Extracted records

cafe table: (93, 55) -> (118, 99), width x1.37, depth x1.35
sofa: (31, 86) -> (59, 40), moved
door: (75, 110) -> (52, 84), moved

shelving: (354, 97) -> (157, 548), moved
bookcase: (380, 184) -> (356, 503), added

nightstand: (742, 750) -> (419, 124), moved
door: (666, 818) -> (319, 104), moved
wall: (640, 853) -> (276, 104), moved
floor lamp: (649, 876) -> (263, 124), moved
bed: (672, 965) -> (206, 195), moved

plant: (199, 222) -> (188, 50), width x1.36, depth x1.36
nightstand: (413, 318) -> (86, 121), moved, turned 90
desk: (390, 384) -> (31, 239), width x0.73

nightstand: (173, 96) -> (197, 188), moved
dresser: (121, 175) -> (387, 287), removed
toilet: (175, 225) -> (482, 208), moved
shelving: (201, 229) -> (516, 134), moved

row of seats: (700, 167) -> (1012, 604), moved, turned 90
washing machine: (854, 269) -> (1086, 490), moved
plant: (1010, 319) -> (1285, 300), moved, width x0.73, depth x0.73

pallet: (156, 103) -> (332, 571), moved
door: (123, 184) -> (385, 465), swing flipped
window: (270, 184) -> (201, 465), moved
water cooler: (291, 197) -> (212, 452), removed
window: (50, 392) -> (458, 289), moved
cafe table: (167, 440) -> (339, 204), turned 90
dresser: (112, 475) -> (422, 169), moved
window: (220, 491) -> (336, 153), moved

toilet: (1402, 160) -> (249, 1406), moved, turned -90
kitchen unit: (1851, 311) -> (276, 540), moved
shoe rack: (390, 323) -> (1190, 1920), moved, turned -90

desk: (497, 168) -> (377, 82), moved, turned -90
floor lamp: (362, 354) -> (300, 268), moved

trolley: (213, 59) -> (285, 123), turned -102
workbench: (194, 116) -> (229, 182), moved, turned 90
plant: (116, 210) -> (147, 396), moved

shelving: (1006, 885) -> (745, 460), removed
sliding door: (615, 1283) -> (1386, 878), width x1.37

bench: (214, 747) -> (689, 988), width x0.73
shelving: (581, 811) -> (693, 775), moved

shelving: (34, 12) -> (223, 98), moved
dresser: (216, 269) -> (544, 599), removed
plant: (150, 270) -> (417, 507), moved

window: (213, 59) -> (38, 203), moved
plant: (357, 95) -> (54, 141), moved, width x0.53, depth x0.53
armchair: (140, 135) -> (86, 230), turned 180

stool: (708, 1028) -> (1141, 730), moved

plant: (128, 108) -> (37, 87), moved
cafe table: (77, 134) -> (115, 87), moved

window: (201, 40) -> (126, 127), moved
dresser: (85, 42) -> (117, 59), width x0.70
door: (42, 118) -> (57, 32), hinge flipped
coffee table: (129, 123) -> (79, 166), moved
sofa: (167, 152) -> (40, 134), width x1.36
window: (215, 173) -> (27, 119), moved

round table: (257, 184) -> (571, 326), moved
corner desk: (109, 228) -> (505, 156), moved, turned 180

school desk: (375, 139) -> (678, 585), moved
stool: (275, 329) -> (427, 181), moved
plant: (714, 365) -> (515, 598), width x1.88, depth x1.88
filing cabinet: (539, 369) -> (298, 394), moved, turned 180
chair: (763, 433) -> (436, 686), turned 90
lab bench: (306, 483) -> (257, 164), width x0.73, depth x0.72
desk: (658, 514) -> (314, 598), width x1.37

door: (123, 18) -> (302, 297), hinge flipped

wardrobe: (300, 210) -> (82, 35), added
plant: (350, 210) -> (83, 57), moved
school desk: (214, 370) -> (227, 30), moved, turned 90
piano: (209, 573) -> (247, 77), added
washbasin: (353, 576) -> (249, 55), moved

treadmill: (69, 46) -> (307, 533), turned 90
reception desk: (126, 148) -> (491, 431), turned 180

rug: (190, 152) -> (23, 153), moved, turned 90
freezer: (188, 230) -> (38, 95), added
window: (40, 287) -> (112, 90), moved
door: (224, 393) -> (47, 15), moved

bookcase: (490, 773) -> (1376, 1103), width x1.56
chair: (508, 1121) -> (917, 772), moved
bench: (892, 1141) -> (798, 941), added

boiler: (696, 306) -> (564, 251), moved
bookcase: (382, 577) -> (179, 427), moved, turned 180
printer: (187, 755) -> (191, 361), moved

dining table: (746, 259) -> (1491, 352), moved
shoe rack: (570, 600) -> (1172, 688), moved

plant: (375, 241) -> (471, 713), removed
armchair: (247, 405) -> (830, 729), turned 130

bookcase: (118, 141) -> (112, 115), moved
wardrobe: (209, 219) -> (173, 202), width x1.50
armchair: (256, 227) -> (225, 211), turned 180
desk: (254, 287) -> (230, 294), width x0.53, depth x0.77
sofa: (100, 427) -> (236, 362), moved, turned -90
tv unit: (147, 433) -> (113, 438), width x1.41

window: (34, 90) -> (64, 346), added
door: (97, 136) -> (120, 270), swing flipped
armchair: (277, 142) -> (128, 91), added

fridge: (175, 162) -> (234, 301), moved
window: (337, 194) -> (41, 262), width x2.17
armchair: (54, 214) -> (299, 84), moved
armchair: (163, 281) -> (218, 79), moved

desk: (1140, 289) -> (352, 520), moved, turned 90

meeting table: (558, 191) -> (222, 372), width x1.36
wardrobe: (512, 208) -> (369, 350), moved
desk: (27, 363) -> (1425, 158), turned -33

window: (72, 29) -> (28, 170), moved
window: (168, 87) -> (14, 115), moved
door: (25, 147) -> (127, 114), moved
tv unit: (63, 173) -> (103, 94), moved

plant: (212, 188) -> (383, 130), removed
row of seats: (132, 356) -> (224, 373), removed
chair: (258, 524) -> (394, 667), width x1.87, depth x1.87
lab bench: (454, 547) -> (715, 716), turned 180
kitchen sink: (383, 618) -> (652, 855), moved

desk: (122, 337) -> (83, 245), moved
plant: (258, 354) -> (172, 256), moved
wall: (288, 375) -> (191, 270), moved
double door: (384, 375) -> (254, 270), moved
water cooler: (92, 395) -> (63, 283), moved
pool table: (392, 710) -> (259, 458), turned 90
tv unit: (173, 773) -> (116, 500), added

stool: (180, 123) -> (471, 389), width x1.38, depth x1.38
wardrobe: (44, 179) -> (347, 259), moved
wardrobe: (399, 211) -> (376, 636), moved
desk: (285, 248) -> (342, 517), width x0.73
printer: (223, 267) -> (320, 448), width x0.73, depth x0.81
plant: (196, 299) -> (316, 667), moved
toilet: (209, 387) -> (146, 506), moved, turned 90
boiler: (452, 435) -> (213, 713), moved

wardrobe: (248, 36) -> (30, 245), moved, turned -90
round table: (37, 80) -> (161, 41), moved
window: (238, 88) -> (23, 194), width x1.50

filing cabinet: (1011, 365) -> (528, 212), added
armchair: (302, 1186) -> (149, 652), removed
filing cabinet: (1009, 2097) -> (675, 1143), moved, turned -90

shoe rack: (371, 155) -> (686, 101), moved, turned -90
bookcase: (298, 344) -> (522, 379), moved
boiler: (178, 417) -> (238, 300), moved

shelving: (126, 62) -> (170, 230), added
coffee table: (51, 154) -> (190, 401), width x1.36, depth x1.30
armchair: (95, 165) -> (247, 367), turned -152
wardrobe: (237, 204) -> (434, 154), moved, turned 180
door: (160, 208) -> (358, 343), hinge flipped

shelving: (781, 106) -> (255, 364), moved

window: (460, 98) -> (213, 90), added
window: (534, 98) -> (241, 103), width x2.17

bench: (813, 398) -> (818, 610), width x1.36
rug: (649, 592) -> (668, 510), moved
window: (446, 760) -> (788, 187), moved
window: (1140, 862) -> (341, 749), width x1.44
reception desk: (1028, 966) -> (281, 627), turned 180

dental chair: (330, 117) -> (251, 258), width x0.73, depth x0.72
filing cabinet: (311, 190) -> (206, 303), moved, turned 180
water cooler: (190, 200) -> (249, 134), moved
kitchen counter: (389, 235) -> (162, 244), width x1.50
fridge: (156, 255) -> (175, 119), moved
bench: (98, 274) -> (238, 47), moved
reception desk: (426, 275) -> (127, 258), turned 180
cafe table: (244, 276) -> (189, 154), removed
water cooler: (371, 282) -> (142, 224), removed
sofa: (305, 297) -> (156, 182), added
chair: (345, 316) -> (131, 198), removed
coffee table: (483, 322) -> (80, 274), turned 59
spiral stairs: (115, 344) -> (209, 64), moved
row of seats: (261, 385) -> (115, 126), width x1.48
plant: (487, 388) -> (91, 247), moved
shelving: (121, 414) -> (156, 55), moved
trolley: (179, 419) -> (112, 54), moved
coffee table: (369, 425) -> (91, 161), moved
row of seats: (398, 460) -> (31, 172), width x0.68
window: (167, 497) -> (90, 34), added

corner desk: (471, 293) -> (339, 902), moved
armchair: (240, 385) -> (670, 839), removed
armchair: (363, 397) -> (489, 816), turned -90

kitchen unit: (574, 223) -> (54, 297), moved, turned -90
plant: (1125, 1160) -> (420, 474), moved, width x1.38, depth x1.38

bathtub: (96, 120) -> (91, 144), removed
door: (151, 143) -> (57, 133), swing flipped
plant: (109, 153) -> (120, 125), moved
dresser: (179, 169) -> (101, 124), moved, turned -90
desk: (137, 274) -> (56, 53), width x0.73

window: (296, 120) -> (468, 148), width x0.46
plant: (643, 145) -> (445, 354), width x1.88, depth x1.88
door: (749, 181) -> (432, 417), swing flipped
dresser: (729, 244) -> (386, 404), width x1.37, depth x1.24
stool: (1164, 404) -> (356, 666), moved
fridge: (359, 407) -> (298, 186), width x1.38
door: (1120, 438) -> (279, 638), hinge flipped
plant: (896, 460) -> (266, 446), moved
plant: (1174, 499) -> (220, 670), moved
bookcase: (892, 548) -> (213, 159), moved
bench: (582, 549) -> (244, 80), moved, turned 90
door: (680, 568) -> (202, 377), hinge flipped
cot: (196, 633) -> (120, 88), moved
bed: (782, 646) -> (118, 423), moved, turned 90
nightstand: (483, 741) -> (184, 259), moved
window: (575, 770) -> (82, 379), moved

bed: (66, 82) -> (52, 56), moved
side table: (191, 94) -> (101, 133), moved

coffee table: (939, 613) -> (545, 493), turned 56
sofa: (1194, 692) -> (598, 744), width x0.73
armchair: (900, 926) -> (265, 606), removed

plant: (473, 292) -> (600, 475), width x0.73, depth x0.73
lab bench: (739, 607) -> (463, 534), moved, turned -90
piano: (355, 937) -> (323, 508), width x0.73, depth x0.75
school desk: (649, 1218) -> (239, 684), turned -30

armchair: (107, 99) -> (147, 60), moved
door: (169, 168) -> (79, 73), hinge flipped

§ Task instructions: Reproduce only the lines above, starting at the line with "door: (42, 118) -> (57, 32), hinge flipped" and ending at the line with "corner desk: (109, 228)", exactly as written.

§ Solution to this exercise:
door: (42, 118) -> (57, 32), hinge flipped
coffee table: (129, 123) -> (79, 166), moved
sofa: (167, 152) -> (40, 134), width x1.36
window: (215, 173) -> (27, 119), moved

round table: (257, 184) -> (571, 326), moved
corner desk: (109, 228) -> (505, 156), moved, turned 180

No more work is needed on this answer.